▸ WORK ORDER
The material below is to be copied exactly from the line with "D3: LED white" up to and including the line with "C203: 680nF (GND, N006) -> 1.5nF (GND, N006)", with nothing else kept and no pictures.

▸ RECORDS FOR THE EXERCISE
[Start of section]

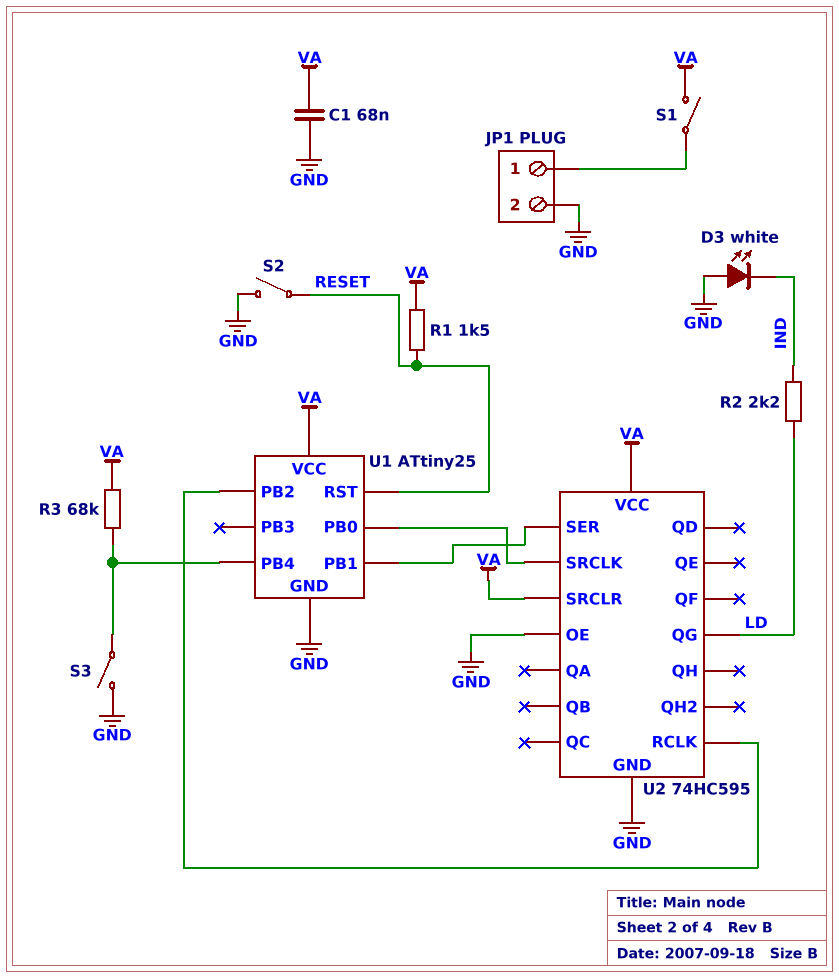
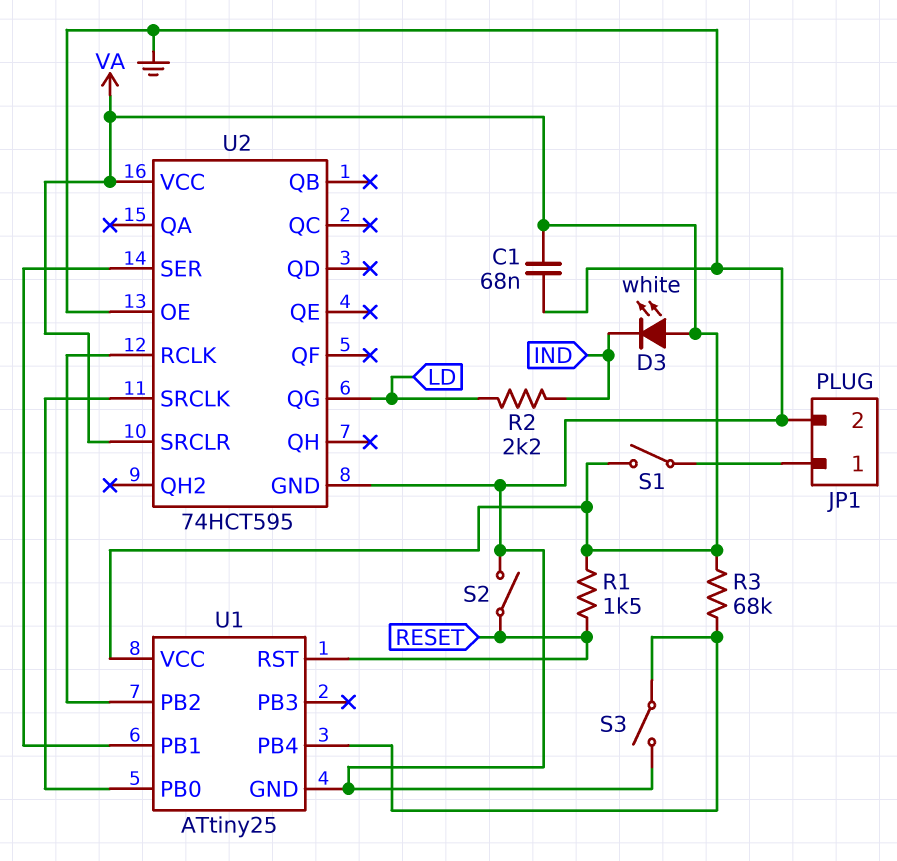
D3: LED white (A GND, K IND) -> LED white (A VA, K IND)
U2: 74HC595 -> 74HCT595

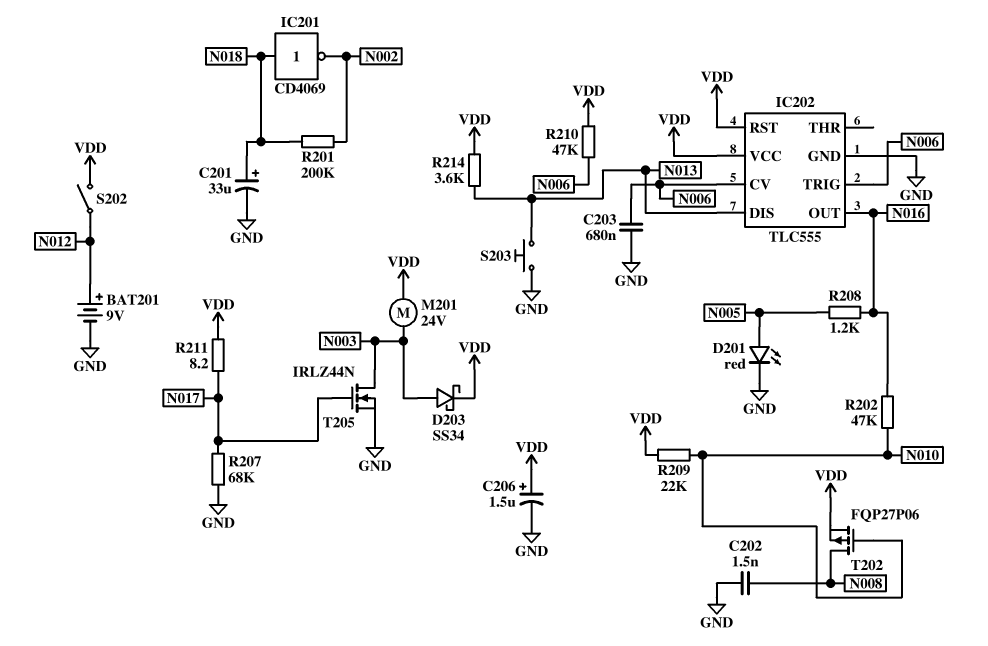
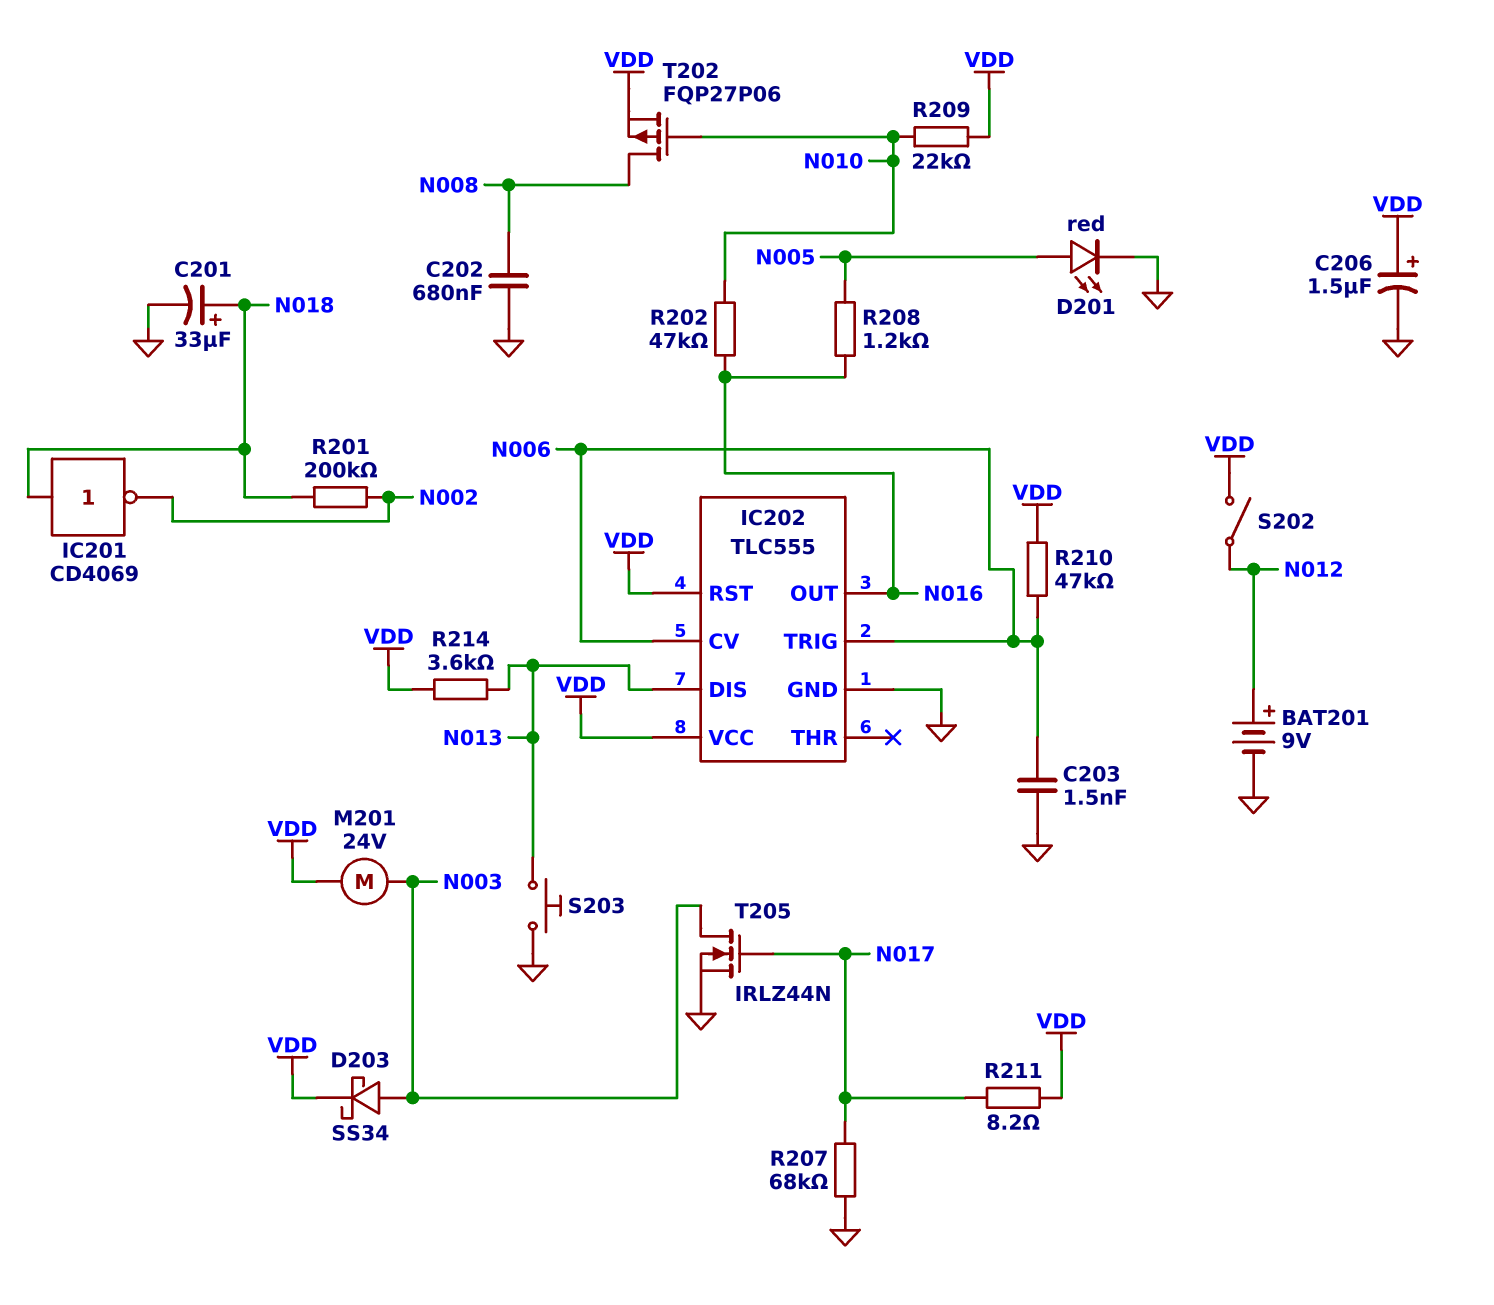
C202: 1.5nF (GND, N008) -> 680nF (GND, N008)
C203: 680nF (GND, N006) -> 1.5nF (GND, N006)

[End of section]
[Start of section]

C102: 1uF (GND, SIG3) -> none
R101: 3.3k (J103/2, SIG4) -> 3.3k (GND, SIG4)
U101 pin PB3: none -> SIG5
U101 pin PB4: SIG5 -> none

[End of section]

▸ WRITTEN RESPONSE
D3: LED white (A GND, K IND) -> LED white (A VA, K IND)
U2: 74HC595 -> 74HCT595

C202: 1.5nF (GND, N008) -> 680nF (GND, N008)
C203: 680nF (GND, N006) -> 1.5nF (GND, N006)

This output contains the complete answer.